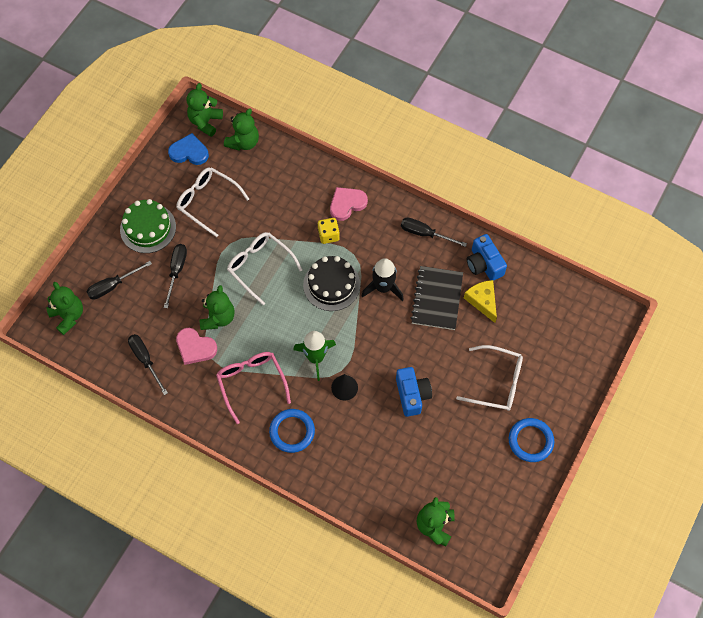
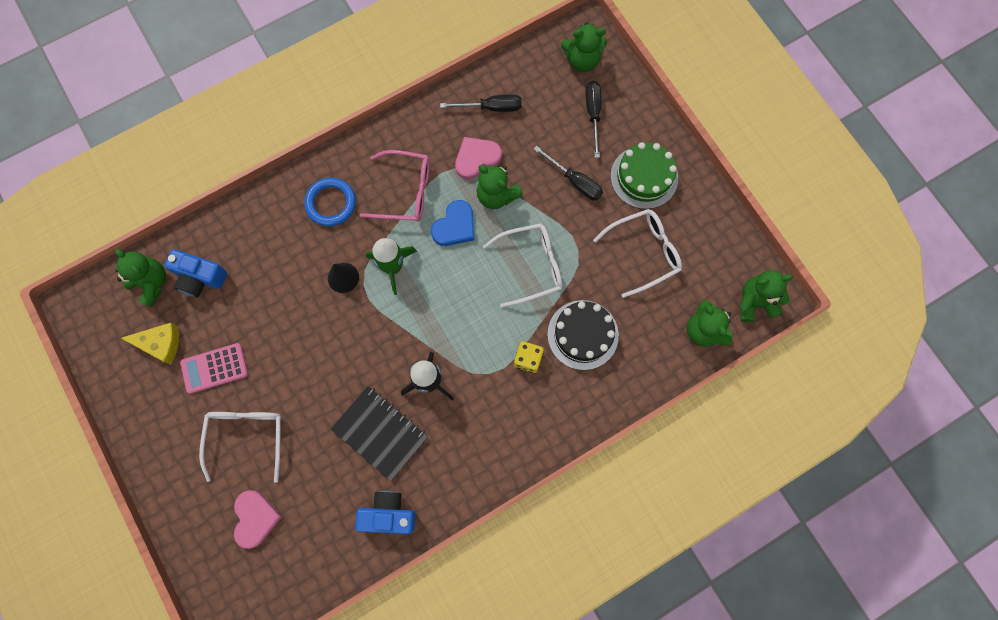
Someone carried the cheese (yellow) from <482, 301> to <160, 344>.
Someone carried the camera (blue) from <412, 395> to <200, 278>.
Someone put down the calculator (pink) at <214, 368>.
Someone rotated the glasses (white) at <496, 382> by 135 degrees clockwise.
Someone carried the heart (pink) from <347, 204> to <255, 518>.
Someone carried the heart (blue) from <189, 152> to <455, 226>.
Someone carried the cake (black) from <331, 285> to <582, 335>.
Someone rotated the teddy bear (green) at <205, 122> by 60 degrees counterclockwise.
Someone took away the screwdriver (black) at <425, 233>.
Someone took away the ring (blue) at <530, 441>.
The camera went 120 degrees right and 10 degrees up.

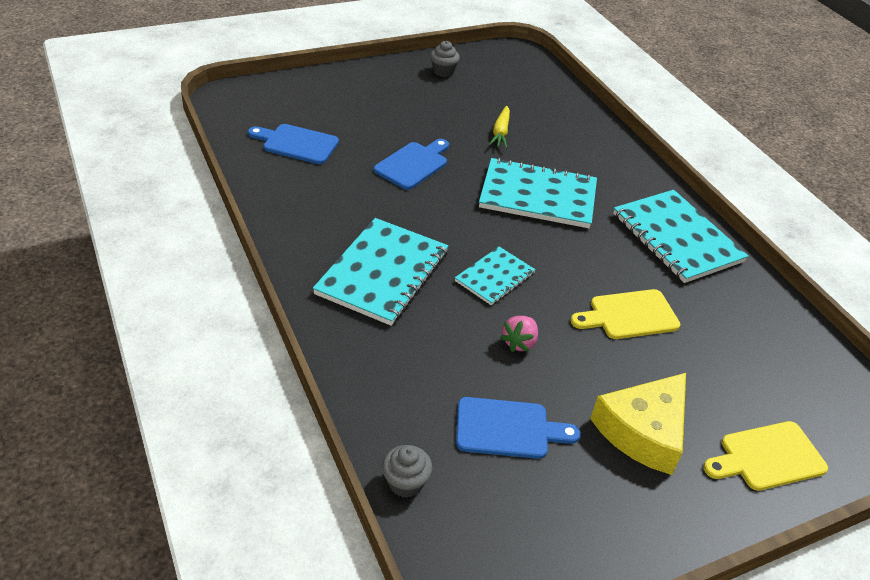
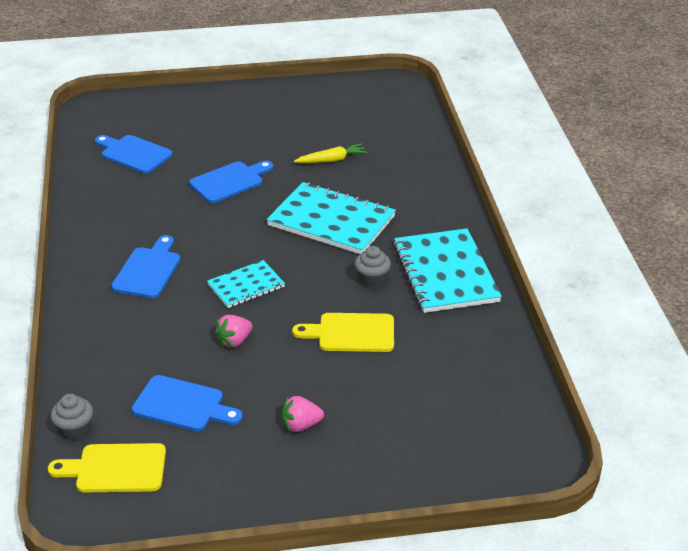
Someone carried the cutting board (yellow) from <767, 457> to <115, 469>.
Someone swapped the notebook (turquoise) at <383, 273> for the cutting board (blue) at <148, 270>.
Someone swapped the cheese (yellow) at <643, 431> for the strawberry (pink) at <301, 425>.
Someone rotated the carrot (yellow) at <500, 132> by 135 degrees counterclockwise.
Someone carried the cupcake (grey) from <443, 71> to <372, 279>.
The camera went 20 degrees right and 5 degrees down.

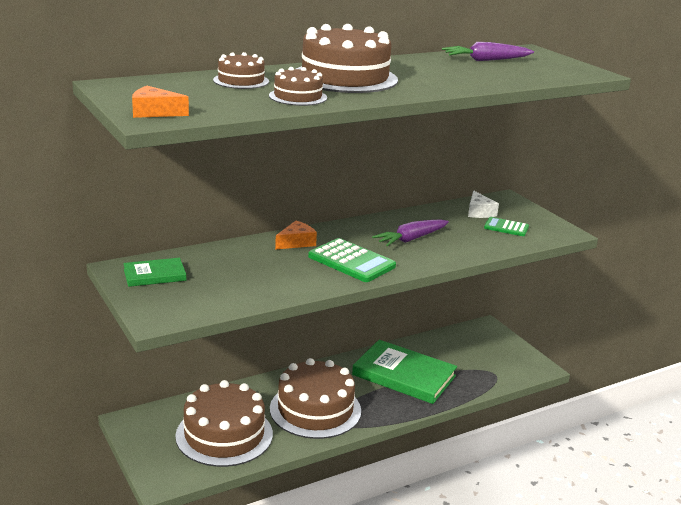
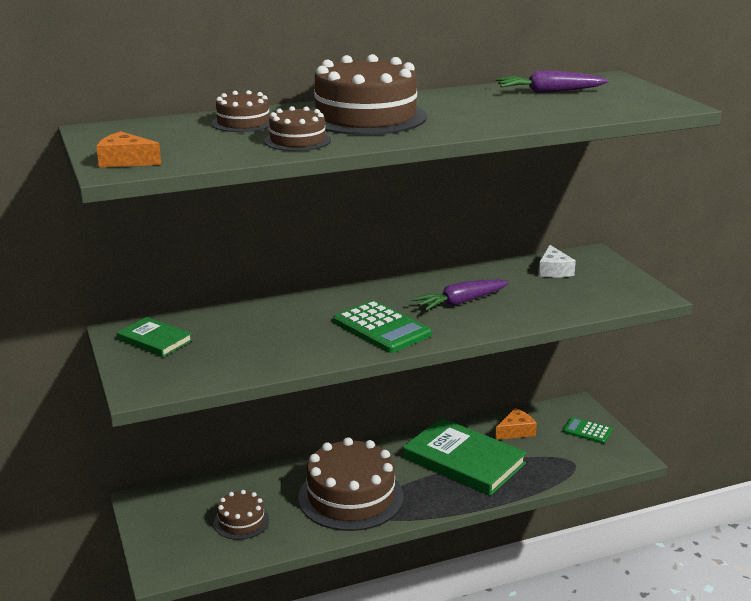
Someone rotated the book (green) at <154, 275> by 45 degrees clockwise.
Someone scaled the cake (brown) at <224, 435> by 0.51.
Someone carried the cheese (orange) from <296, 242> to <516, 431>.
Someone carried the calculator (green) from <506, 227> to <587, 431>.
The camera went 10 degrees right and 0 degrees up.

## ACTIVITY
All of the lines above must be printed again exactly, and no picture may appear in the copy.

## ANSWER AREA
Someone carried the cheese (yellow) from <482, 301> to <160, 344>.
Someone carried the camera (blue) from <412, 395> to <200, 278>.
Someone put down the calculator (pink) at <214, 368>.
Someone rotated the glasses (white) at <496, 382> by 135 degrees clockwise.
Someone carried the heart (pink) from <347, 204> to <255, 518>.
Someone carried the heart (blue) from <189, 152> to <455, 226>.
Someone carried the cake (black) from <331, 285> to <582, 335>.
Someone rotated the teddy bear (green) at <205, 122> by 60 degrees counterclockwise.
Someone took away the screwdriver (black) at <425, 233>.
Someone took away the ring (blue) at <530, 441>.
The camera went 120 degrees right and 10 degrees up.

Someone carried the cutting board (yellow) from <767, 457> to <115, 469>.
Someone swapped the notebook (turquoise) at <383, 273> for the cutting board (blue) at <148, 270>.
Someone swapped the cheese (yellow) at <643, 431> for the strawberry (pink) at <301, 425>.
Someone rotated the carrot (yellow) at <500, 132> by 135 degrees counterclockwise.
Someone carried the cupcake (grey) from <443, 71> to <372, 279>.
The camera went 20 degrees right and 5 degrees down.

Someone rotated the book (green) at <154, 275> by 45 degrees clockwise.
Someone scaled the cake (brown) at <224, 435> by 0.51.
Someone carried the cheese (orange) from <296, 242> to <516, 431>.
Someone carried the calculator (green) from <506, 227> to <587, 431>.
The camera went 10 degrees right and 0 degrees up.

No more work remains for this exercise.